Required work — Give back, word for word, the line that contains "camera: 75 degrees left, 5 degrees down" and every line that follows it in the data below.

Information given —
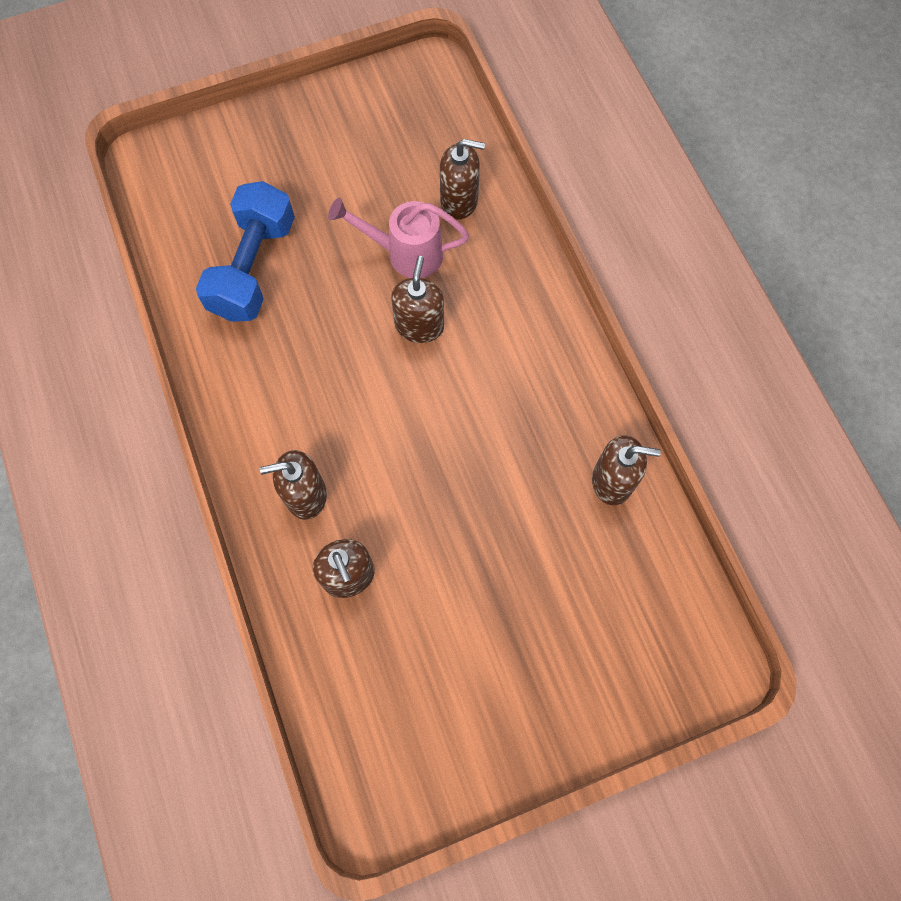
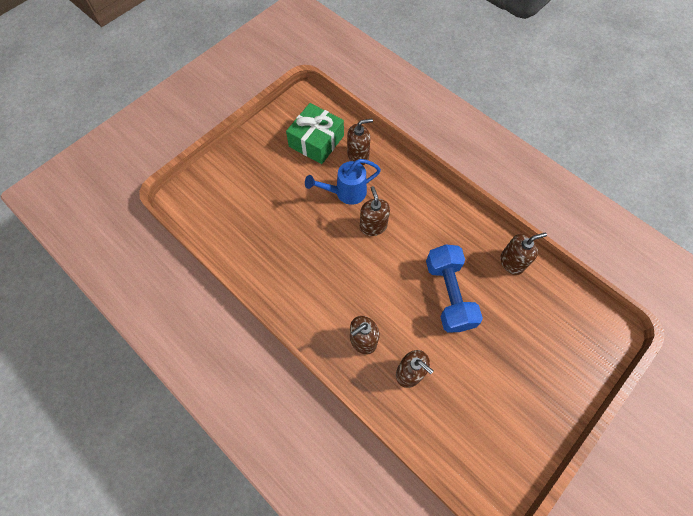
camera: 25 degrees left, 5 degrees down
(253, 268) = (269, 232): blue dumbbell -> blue dumbbell (448, 294)
(405, 149) = (316, 141): none -> green gift
(406, 253) = (346, 192): pink watering can -> blue watering can

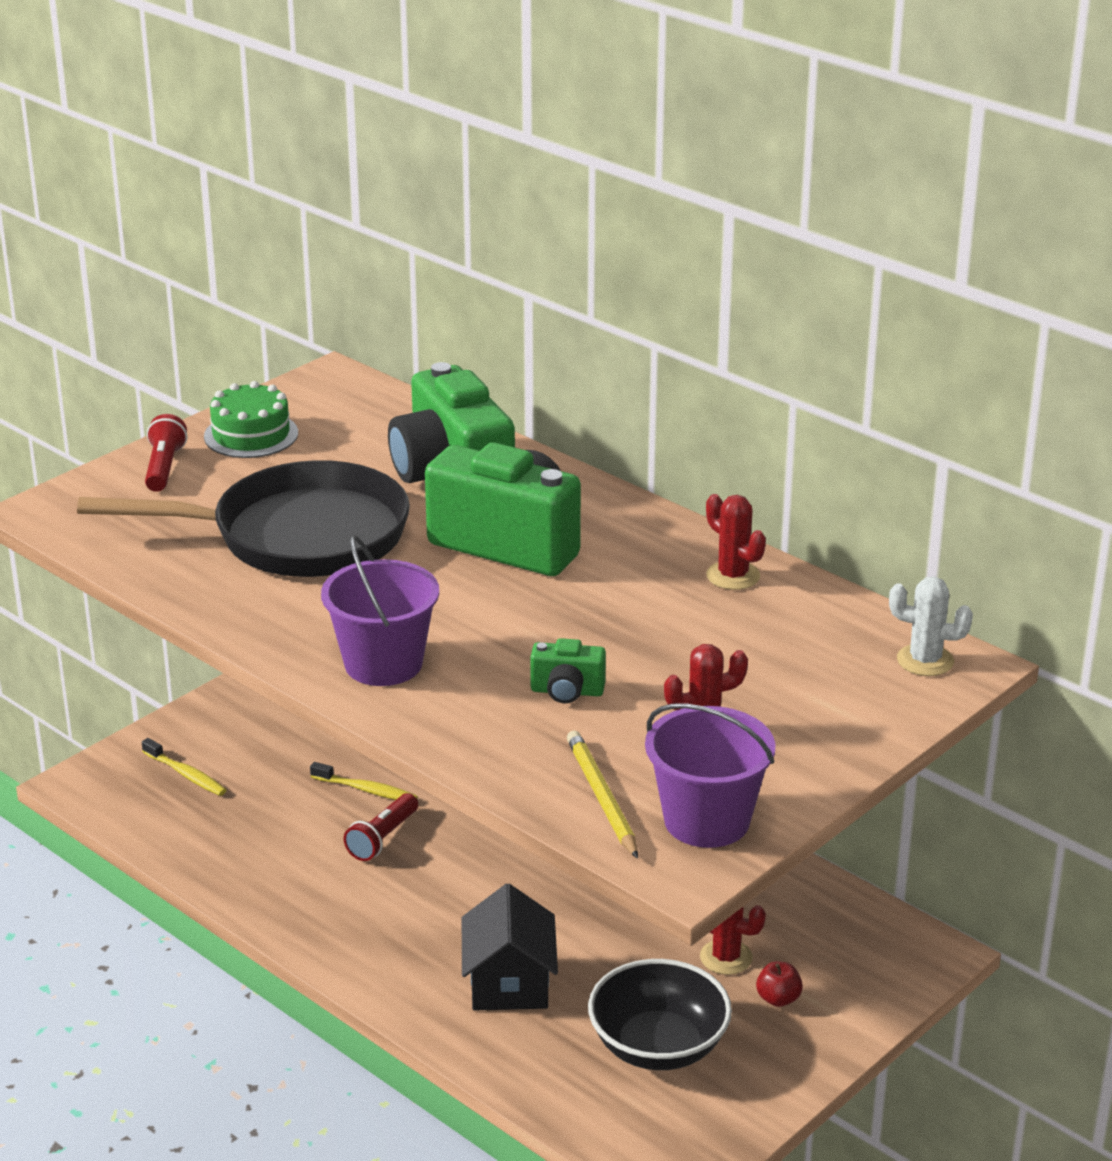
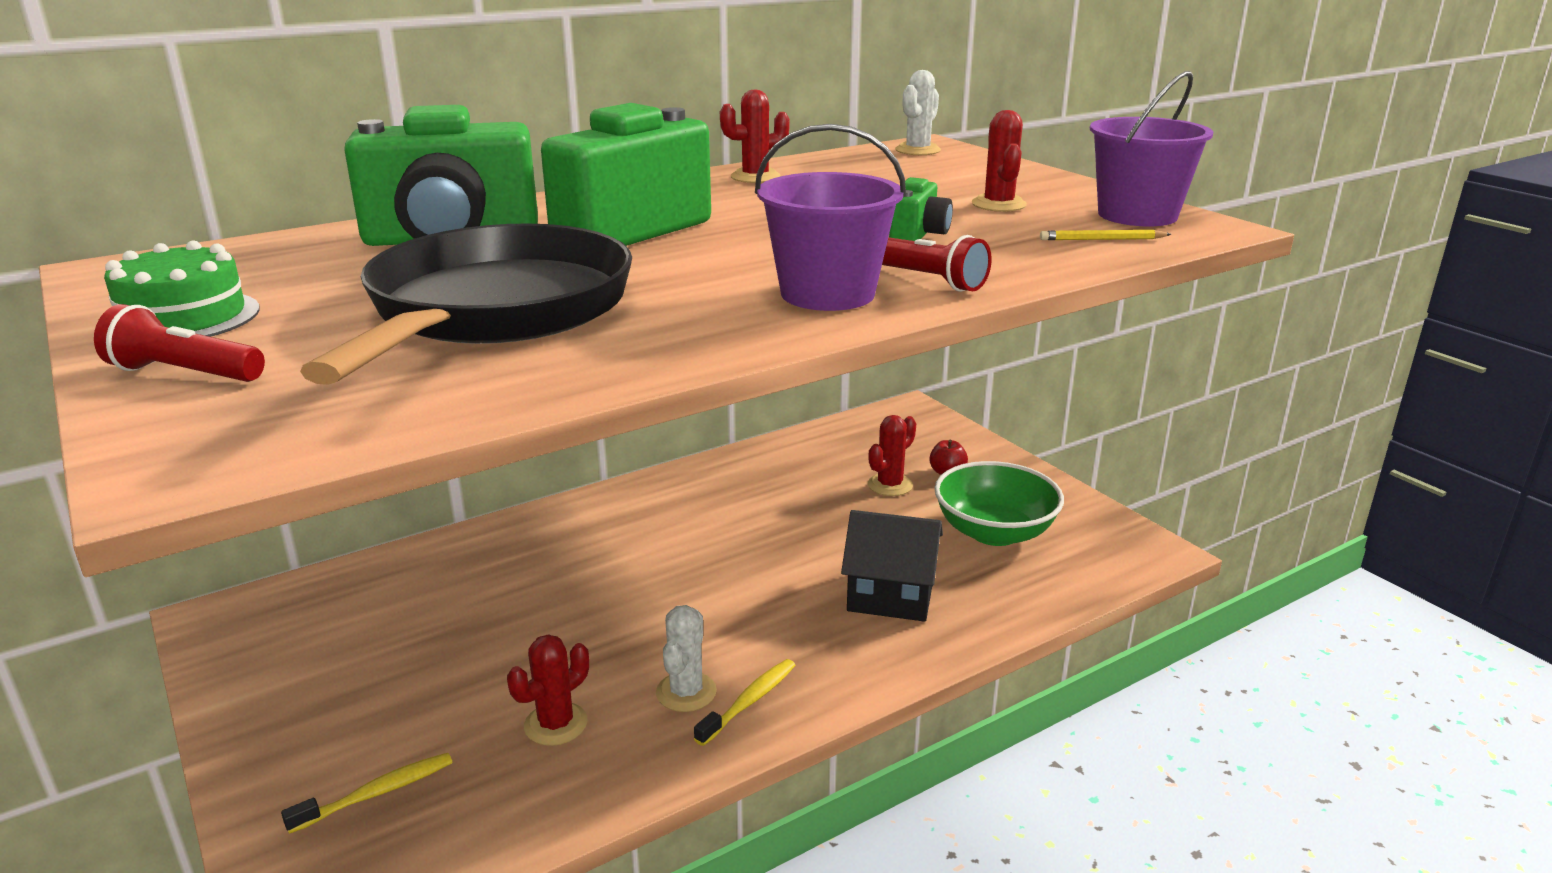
camera: 75 degrees left, 5 degrees down
(274, 831) = (556, 724): none -> red cactus
(329, 887) = (686, 692): none -> white cactus
(366, 790) = (528, 642): yellow toothbrush -> yellow toothbrush (749, 701)
(382, 839) = (623, 642): red flashlight -> red flashlight (929, 280)
(602, 798) = (1102, 239): yellow pencil -> yellow pencil, size x0.65
(658, 1046) = (994, 532): black bowl -> green bowl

Answer box —
camera: 75 degrees left, 5 degrees down
(274, 831) = (556, 724): none -> red cactus
(329, 887) = (686, 692): none -> white cactus
(366, 790) = (528, 642): yellow toothbrush -> yellow toothbrush (749, 701)
(382, 839) = (623, 642): red flashlight -> red flashlight (929, 280)
(602, 798) = (1102, 239): yellow pencil -> yellow pencil, size x0.65
(658, 1046) = (994, 532): black bowl -> green bowl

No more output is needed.